- _Exercise aim_: Only the line with "R3: 1.1k (CT, GND) -> none" and the lines after it, to the end of the data, should appear in the answer, each reproduced exactly.

- _Available records_:
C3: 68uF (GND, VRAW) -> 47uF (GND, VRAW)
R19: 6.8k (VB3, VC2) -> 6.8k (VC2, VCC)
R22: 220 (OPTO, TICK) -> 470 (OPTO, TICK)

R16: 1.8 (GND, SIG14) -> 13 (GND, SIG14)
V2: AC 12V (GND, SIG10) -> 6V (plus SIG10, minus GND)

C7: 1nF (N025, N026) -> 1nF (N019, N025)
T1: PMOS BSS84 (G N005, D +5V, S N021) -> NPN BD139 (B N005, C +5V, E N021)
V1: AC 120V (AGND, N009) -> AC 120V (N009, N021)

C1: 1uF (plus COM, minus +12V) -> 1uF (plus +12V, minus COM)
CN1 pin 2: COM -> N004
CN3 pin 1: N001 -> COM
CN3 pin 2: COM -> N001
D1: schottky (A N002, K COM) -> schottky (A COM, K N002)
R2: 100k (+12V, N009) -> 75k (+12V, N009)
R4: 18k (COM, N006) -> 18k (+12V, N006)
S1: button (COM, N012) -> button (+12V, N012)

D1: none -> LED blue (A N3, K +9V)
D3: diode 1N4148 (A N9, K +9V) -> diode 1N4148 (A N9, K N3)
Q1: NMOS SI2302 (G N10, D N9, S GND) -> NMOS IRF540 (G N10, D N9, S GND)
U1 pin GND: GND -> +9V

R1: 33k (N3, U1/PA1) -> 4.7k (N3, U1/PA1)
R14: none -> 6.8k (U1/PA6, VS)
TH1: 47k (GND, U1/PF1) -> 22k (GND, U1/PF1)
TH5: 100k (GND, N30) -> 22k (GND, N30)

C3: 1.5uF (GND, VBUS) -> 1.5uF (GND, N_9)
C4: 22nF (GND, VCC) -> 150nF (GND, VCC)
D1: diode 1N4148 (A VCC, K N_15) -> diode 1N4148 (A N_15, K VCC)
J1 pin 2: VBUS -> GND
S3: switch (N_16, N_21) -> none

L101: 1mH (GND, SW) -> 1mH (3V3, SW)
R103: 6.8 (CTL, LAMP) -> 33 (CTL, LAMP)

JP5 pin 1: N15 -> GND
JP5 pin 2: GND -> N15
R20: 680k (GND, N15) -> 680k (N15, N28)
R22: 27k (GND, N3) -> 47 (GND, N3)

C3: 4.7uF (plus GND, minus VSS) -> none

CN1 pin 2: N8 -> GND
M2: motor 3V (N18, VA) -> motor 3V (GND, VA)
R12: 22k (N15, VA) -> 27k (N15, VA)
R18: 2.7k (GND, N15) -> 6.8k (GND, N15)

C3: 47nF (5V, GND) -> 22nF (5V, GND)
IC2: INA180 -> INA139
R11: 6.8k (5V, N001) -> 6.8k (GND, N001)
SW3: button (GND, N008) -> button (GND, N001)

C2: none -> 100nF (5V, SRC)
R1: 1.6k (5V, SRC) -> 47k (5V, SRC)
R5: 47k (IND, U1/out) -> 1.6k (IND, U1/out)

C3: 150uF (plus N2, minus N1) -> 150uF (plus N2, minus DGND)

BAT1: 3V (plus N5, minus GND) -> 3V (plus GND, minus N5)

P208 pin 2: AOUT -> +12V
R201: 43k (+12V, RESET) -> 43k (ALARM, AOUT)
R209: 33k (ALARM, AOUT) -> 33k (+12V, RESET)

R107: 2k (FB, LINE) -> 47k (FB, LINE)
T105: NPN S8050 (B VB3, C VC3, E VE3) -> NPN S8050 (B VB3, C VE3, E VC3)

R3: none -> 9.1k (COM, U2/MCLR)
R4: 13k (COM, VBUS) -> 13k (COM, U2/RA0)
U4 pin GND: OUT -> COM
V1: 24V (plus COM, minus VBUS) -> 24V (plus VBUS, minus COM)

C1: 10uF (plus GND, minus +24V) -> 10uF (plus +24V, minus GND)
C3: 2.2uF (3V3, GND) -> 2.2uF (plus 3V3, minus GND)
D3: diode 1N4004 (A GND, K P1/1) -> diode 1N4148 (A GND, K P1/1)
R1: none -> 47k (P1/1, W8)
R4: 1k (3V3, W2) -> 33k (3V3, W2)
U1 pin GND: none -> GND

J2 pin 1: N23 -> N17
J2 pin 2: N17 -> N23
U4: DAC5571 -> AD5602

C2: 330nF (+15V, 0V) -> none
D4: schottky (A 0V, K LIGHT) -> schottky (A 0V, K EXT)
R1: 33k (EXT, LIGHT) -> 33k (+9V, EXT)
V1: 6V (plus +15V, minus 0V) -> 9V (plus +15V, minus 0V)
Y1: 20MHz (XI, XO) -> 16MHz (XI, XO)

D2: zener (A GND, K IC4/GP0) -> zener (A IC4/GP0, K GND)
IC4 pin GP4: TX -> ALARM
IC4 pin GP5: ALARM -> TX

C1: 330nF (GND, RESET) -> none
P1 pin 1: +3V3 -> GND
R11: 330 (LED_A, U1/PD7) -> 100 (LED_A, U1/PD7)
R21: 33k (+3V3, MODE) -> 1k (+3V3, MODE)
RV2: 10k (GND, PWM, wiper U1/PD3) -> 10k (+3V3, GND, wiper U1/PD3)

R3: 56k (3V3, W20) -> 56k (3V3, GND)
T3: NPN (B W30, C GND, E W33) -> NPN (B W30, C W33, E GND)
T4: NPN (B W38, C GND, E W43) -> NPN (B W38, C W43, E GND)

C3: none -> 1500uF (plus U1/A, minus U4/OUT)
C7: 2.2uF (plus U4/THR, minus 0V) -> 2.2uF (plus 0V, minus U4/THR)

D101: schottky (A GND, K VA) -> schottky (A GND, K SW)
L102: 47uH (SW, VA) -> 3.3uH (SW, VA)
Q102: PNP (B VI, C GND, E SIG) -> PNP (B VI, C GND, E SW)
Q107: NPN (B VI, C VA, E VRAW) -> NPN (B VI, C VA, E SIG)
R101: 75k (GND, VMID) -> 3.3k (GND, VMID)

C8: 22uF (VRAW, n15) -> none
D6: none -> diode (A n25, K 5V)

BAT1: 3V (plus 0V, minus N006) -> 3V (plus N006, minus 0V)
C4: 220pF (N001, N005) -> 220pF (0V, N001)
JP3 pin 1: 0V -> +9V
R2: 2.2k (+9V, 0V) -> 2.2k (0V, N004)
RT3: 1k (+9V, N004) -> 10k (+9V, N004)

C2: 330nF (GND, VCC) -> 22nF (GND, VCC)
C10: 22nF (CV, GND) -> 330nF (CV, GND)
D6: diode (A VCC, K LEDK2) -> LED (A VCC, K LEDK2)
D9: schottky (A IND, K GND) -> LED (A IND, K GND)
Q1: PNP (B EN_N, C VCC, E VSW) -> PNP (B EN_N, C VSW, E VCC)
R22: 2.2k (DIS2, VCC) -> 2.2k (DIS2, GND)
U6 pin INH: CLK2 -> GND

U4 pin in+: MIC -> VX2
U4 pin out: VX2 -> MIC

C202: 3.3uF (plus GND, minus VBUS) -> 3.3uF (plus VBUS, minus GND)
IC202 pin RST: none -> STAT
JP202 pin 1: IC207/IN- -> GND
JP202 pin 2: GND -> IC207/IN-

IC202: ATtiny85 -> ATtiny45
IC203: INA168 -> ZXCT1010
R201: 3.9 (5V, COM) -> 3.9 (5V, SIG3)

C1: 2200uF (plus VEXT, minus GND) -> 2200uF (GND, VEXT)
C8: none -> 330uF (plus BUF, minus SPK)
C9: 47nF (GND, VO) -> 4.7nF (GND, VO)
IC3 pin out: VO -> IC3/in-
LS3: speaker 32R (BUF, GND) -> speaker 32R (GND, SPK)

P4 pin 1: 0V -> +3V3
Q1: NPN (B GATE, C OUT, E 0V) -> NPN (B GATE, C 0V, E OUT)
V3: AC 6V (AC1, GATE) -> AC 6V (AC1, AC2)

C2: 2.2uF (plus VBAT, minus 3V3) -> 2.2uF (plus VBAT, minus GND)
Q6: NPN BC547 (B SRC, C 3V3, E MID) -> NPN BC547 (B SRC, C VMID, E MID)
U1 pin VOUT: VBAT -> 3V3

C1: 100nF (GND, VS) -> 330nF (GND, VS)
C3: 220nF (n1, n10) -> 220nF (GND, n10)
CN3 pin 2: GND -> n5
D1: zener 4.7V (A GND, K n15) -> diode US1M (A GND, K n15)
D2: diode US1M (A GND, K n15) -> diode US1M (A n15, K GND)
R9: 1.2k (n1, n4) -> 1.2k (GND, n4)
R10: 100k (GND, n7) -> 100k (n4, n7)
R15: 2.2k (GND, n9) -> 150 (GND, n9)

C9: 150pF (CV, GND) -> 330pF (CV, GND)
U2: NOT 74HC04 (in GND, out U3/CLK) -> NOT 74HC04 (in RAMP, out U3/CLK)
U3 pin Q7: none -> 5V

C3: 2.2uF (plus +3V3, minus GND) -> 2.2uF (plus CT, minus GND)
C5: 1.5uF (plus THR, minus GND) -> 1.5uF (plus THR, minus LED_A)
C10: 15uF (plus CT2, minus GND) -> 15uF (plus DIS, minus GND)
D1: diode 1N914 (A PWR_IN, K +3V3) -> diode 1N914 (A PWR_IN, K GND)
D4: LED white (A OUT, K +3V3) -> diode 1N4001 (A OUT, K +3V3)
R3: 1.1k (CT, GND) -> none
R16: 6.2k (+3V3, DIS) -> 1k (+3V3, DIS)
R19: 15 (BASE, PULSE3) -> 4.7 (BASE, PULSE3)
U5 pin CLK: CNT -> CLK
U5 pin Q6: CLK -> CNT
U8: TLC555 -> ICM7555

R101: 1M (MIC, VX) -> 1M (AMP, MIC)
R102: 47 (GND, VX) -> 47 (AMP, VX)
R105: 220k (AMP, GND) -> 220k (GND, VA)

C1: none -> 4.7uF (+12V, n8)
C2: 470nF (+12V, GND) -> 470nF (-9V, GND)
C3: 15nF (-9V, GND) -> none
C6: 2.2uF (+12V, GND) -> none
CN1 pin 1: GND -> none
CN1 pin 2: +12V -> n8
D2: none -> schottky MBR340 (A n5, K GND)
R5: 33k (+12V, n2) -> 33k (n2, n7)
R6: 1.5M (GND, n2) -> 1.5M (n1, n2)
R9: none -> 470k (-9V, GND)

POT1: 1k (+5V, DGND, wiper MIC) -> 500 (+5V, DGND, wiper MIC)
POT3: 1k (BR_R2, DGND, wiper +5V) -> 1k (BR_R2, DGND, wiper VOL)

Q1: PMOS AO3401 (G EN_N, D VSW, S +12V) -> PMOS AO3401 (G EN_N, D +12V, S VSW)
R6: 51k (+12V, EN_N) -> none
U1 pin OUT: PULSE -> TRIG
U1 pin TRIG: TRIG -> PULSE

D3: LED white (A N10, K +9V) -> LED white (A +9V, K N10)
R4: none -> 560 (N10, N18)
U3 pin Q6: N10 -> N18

- _Response box_:
R3: 1.1k (CT, GND) -> none
R16: 6.2k (+3V3, DIS) -> 1k (+3V3, DIS)
R19: 15 (BASE, PULSE3) -> 4.7 (BASE, PULSE3)
U5 pin CLK: CNT -> CLK
U5 pin Q6: CLK -> CNT
U8: TLC555 -> ICM7555

R101: 1M (MIC, VX) -> 1M (AMP, MIC)
R102: 47 (GND, VX) -> 47 (AMP, VX)
R105: 220k (AMP, GND) -> 220k (GND, VA)

C1: none -> 4.7uF (+12V, n8)
C2: 470nF (+12V, GND) -> 470nF (-9V, GND)
C3: 15nF (-9V, GND) -> none
C6: 2.2uF (+12V, GND) -> none
CN1 pin 1: GND -> none
CN1 pin 2: +12V -> n8
D2: none -> schottky MBR340 (A n5, K GND)
R5: 33k (+12V, n2) -> 33k (n2, n7)
R6: 1.5M (GND, n2) -> 1.5M (n1, n2)
R9: none -> 470k (-9V, GND)

POT1: 1k (+5V, DGND, wiper MIC) -> 500 (+5V, DGND, wiper MIC)
POT3: 1k (BR_R2, DGND, wiper +5V) -> 1k (BR_R2, DGND, wiper VOL)

Q1: PMOS AO3401 (G EN_N, D VSW, S +12V) -> PMOS AO3401 (G EN_N, D +12V, S VSW)
R6: 51k (+12V, EN_N) -> none
U1 pin OUT: PULSE -> TRIG
U1 pin TRIG: TRIG -> PULSE

D3: LED white (A N10, K +9V) -> LED white (A +9V, K N10)
R4: none -> 560 (N10, N18)
U3 pin Q6: N10 -> N18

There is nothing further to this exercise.